Excerpted records —

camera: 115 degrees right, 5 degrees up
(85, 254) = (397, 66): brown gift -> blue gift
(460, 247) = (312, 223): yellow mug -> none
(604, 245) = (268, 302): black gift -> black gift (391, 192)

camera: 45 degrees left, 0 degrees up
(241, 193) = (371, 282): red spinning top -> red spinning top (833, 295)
==
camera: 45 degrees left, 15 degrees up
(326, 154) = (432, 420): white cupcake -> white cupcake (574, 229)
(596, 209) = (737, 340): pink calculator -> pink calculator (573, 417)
---
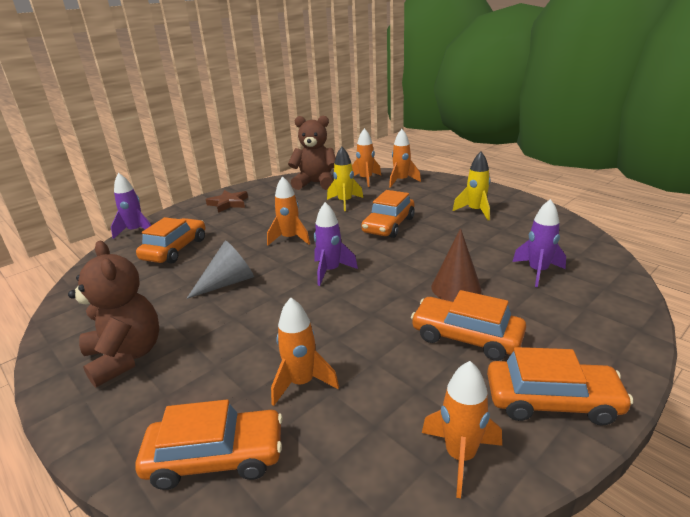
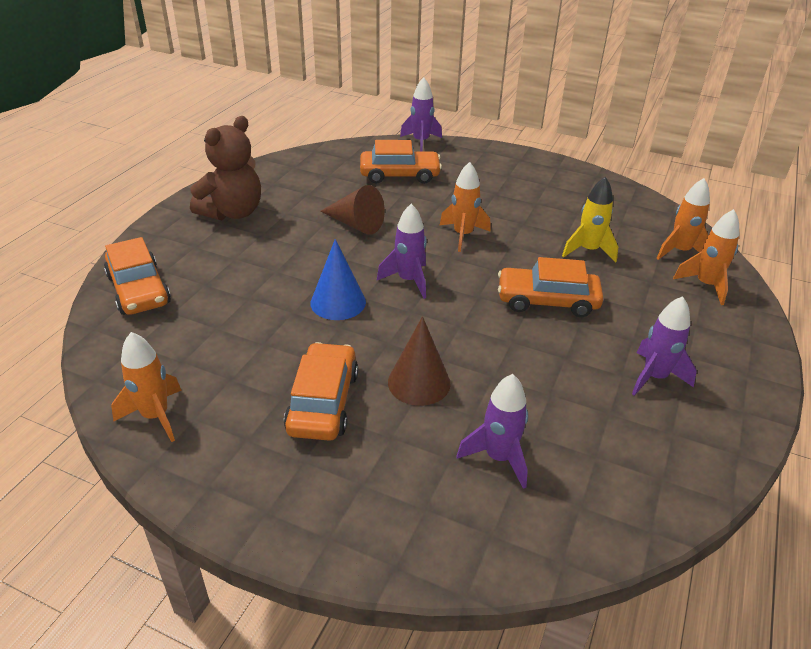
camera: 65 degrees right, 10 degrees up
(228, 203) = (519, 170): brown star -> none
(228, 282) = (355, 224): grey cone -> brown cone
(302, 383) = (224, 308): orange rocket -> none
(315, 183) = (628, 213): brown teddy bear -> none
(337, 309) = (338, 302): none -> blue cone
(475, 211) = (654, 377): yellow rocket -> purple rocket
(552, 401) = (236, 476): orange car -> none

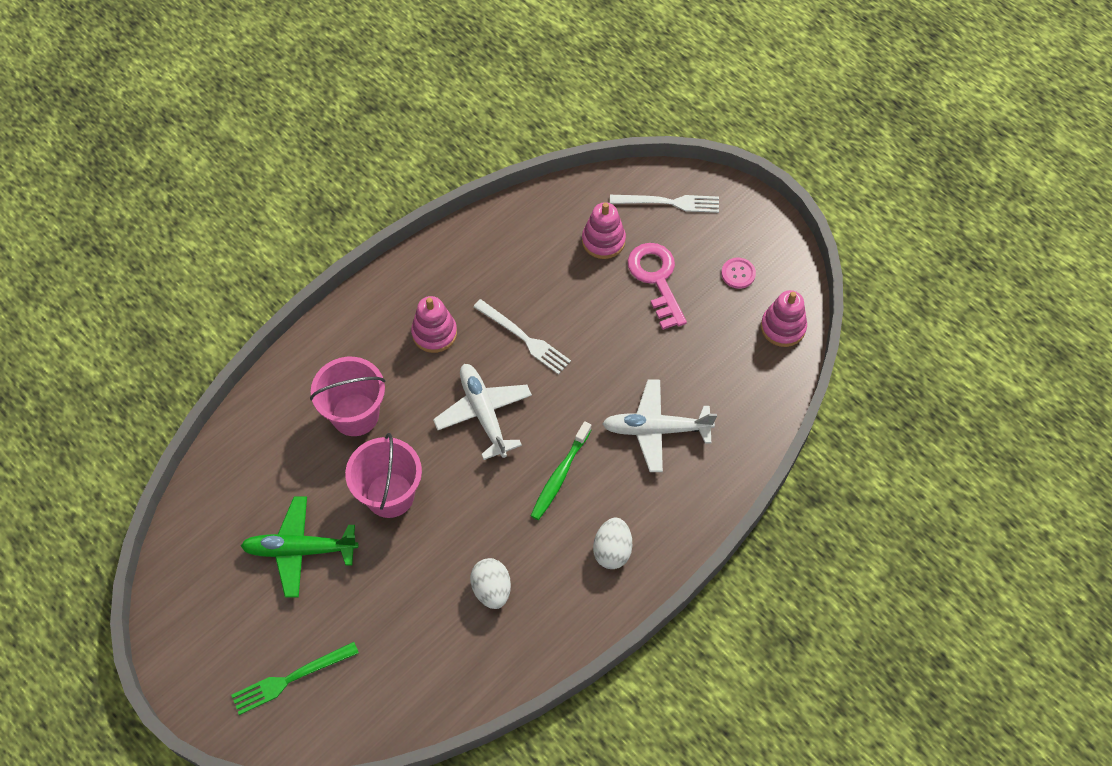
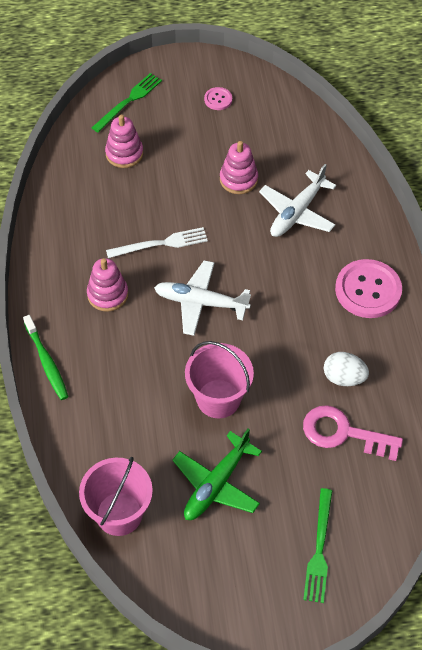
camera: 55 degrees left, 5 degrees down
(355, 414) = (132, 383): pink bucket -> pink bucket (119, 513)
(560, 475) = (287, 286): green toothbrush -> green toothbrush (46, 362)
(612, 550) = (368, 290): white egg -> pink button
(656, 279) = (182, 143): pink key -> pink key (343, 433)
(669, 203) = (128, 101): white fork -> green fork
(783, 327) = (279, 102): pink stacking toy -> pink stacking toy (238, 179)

Task item — Show, from the entries above, every line that includes the string "left".

Task answer —
camera: 45 degrees left, 0 degrees up
camera: 45 degrees left, 15 degrees up
camera: 55 degrees left, 5 degrees down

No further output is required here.